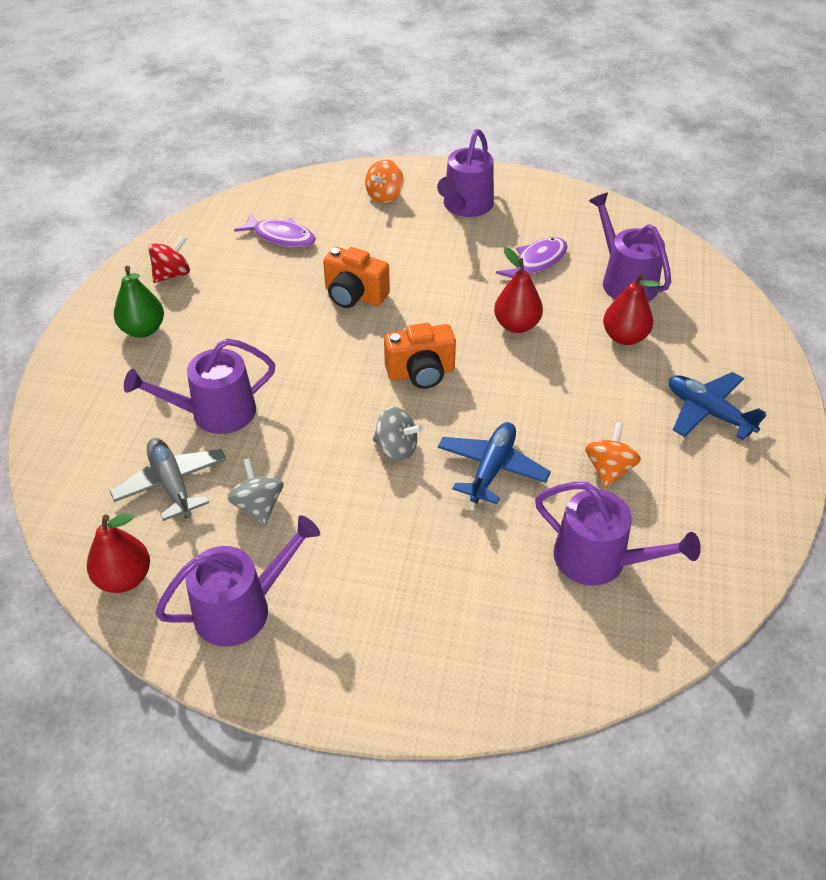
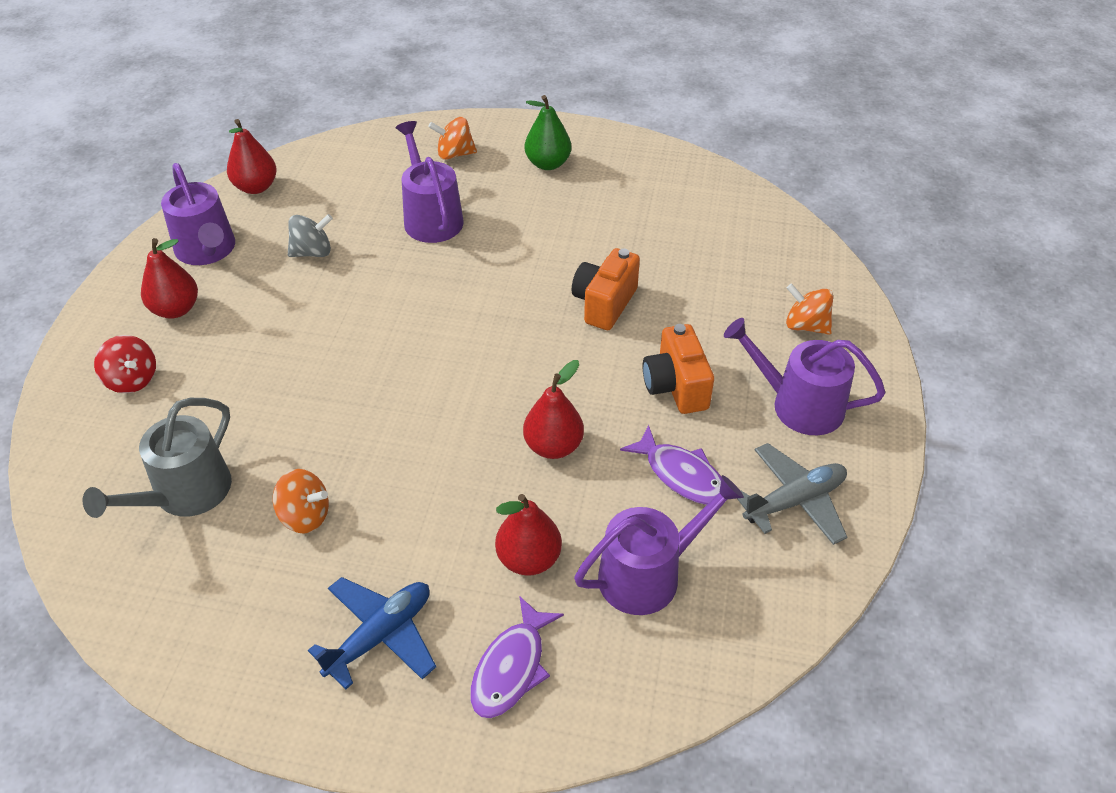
camera: 90 degrees right, 0 degrees up
(106, 400) = (454, 154): none -> orange spinning top
(172, 274) = (632, 172): red spinning top -> red spinning top (132, 380)
(172, 484) = (348, 201): grey plane -> grey plane (795, 501)
(281, 237) = (705, 242): purple fish -> purple fish (511, 667)
(344, 620) = (176, 309): none -> red pear
(396, 448) = (366, 340): grey spinning top -> none
(421, 373) = (475, 359): orange camera -> orange camera (676, 387)
(492, 468) = (325, 413): blue plane -> none
(599, 560) = (185, 494): purple watering can -> grey watering can

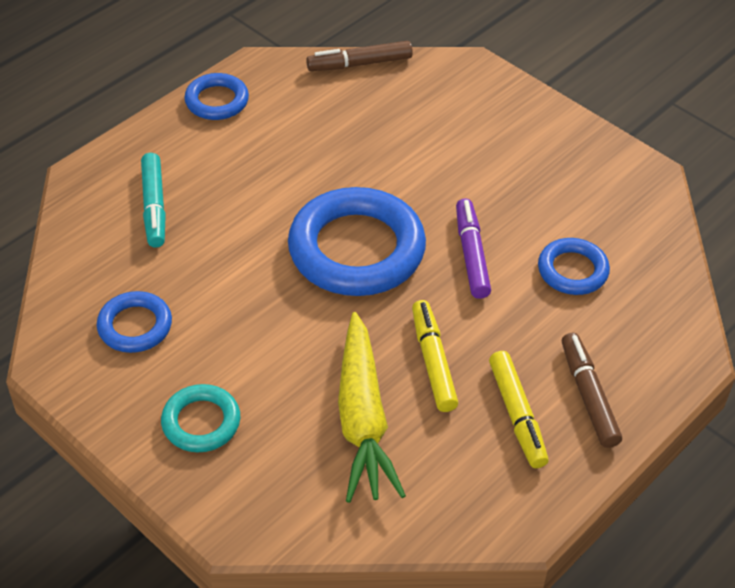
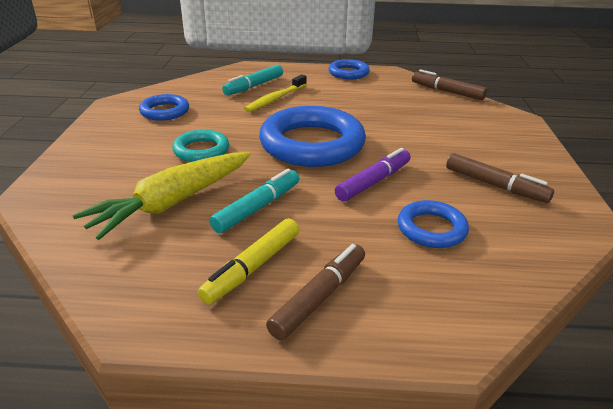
camera: 50 degrees right, 15 degrees down
(201, 422) = (112, 153): turquoise ring -> turquoise ring (201, 150)
(214, 209) = (275, 99): none -> yellow toothbrush
(433, 361) = (257, 207): yellow marker -> turquoise marker
(556, 182) = (495, 185): none -> brown marker

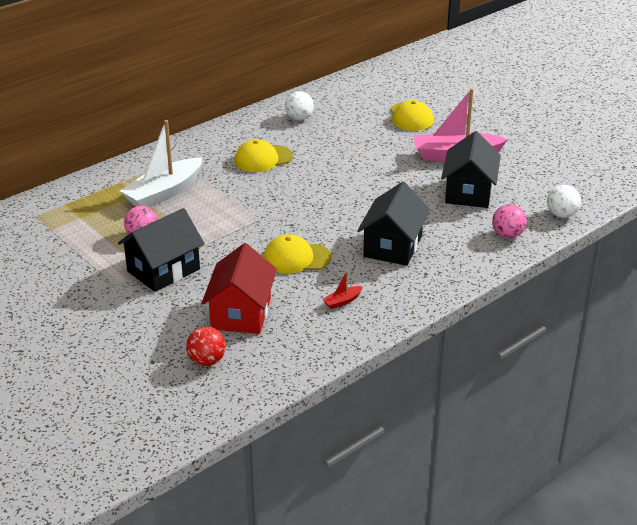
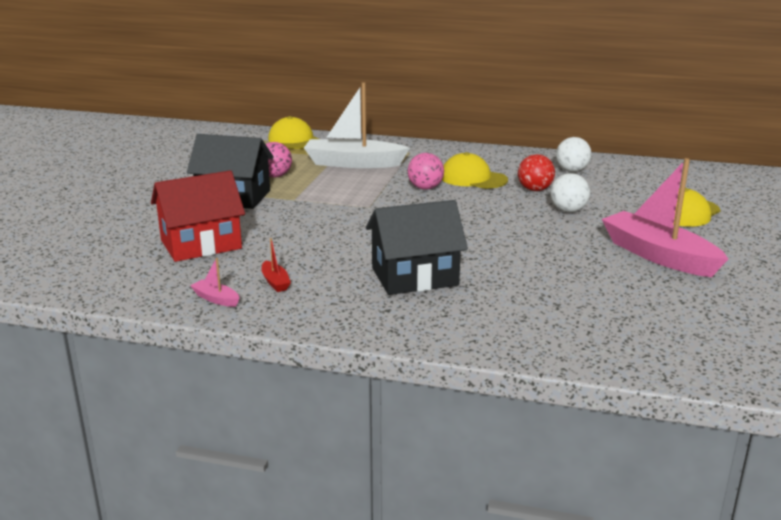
camera: 55 degrees right, 10 degrees down
(207, 361) = (108, 253): red ball -> red ball (534, 190)
(296, 258) = (325, 240): yellow cap -> yellow cap (294, 140)
(342, 301) = (275, 282): red boat -> red boat turned 135 degrees counterclockwise
(342, 333) = (216, 299): none -> pink boat
(469, 192) = (596, 285): black house -> none
(507, 235) = (545, 335): pink ball -> pink ball (425, 188)
(561, 215) = (657, 359): white ball -> white ball (568, 211)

-=-=-

## Task directions
Transcribe each line above verbatim, with the pictures left out.

## Solution
camera: 90 degrees right, 0 degrees up
(106, 400) = (454, 154): none -> orange spinning top
(172, 274) = (632, 172): red spinning top -> red spinning top (132, 380)
(172, 484) = (348, 201): grey plane -> grey plane (795, 501)
(281, 237) = (705, 242): purple fish -> purple fish (511, 667)
(344, 620) = (176, 309): none -> red pear
(396, 448) = (366, 340): grey spinning top -> none
(421, 373) = (475, 359): orange camera -> orange camera (676, 387)
(492, 468) = (325, 413): blue plane -> none
(599, 560) = (185, 494): purple watering can -> grey watering can

camera: 50 degrees right, 15 degrees down
(201, 422) = (112, 153): turquoise ring -> turquoise ring (201, 150)
(214, 209) = (275, 99): none -> yellow toothbrush
(433, 361) = (257, 207): yellow marker -> turquoise marker
(556, 182) = (495, 185): none -> brown marker

camera: 55 degrees right, 10 degrees down
(207, 361) = (108, 253): red ball -> red ball (534, 190)
(296, 258) = (325, 240): yellow cap -> yellow cap (294, 140)
(342, 301) = (275, 282): red boat -> red boat turned 135 degrees counterclockwise
(342, 333) = (216, 299): none -> pink boat
(469, 192) = (596, 285): black house -> none
(507, 235) = (545, 335): pink ball -> pink ball (425, 188)
(561, 215) = (657, 359): white ball -> white ball (568, 211)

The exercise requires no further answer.